What the task asks - Print the listing below again, exactly. Skip the pictures.

***** Extracted entries

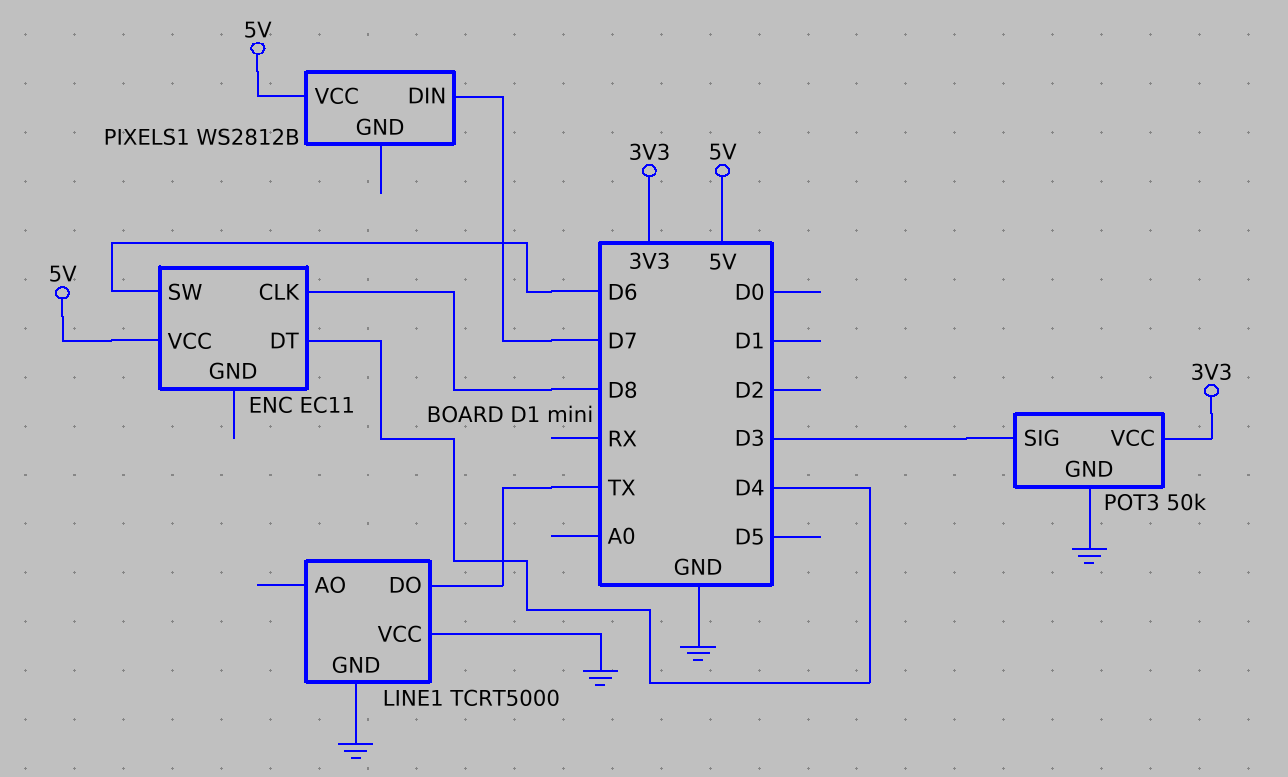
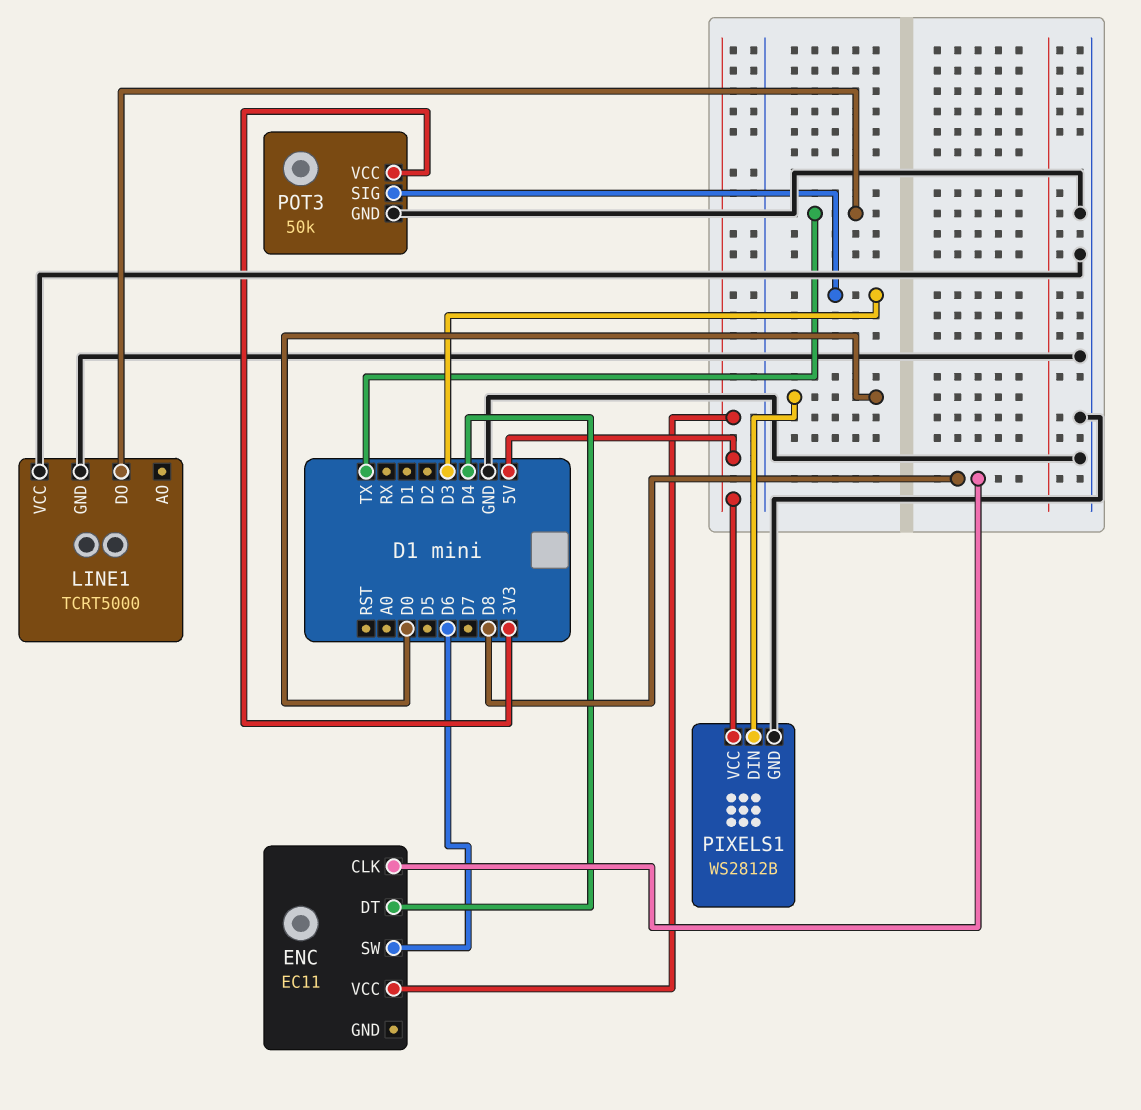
PIXELS1 pin DIN: D7 -> D0
PIXELS1 pin GND: none -> GND

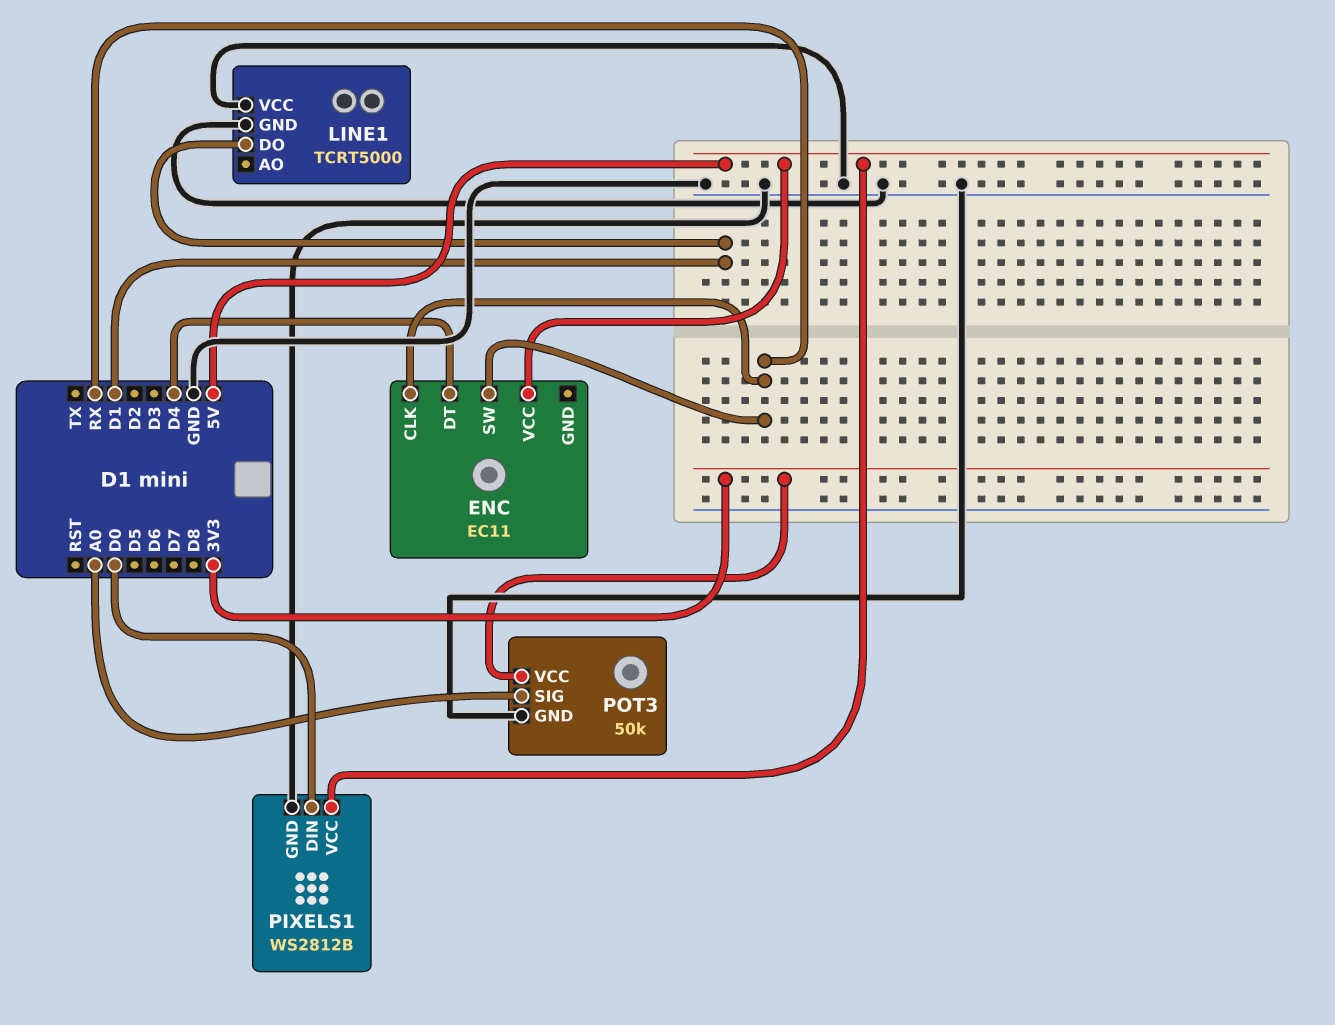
ENC pin CLK: D8 -> RX
ENC pin SW: D6 -> RX
LINE1 pin DO: TX -> D1
POT3 pin SIG: D3 -> A0

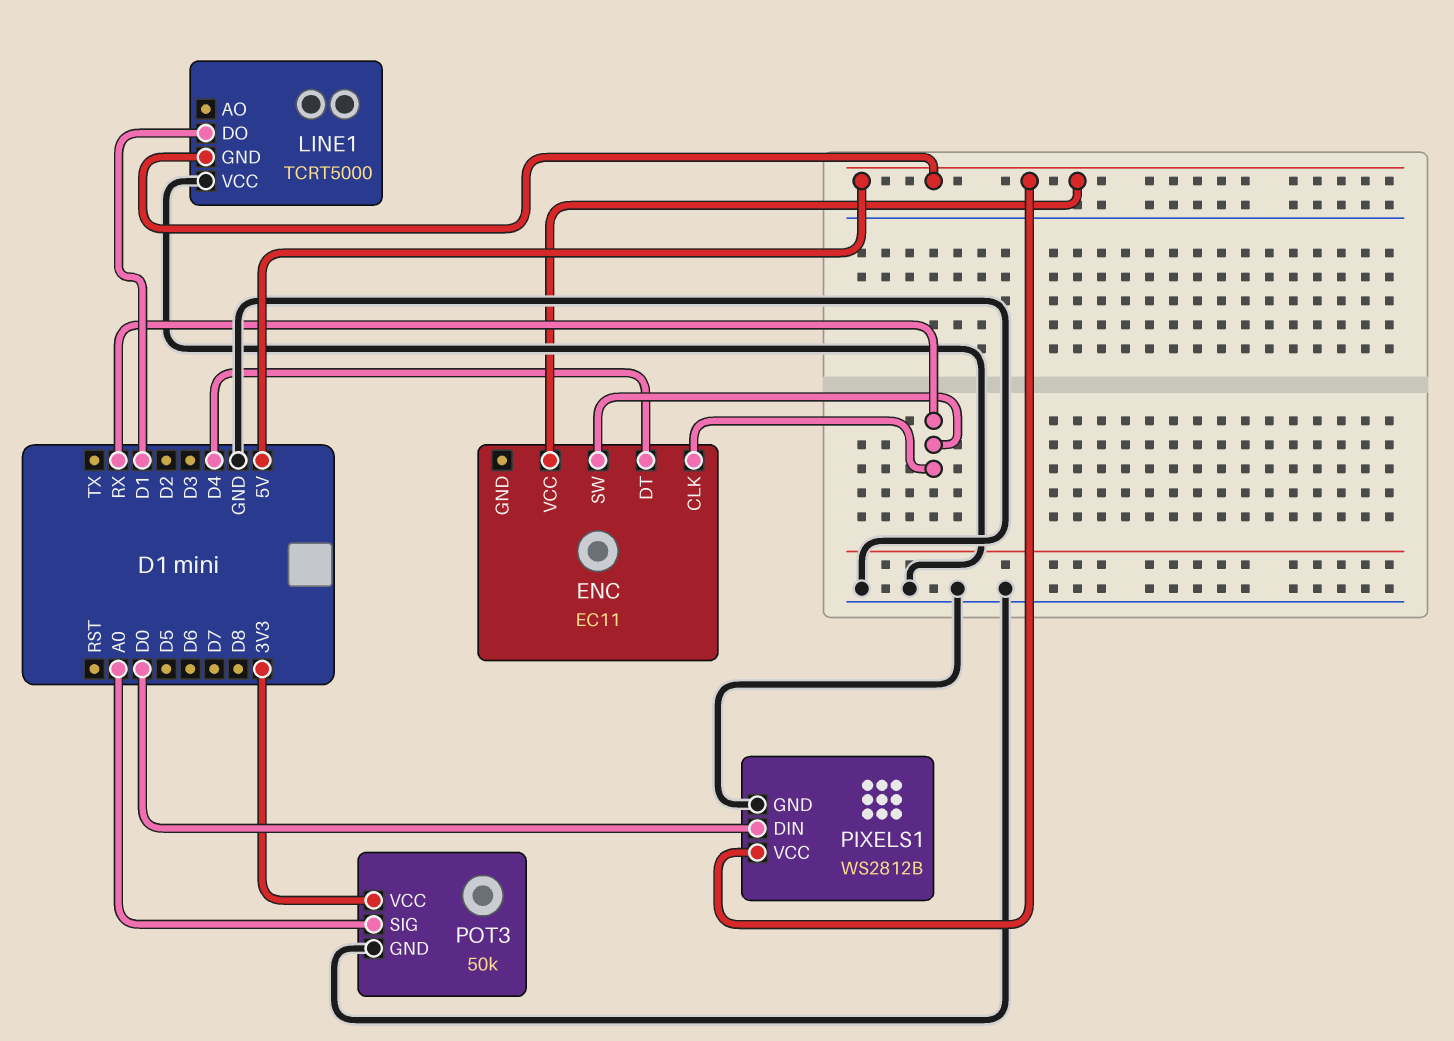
LINE1 pin GND: GND -> 5V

**********

The answer -
PIXELS1 pin DIN: D7 -> D0
PIXELS1 pin GND: none -> GND

ENC pin CLK: D8 -> RX
ENC pin SW: D6 -> RX
LINE1 pin DO: TX -> D1
POT3 pin SIG: D3 -> A0

LINE1 pin GND: GND -> 5V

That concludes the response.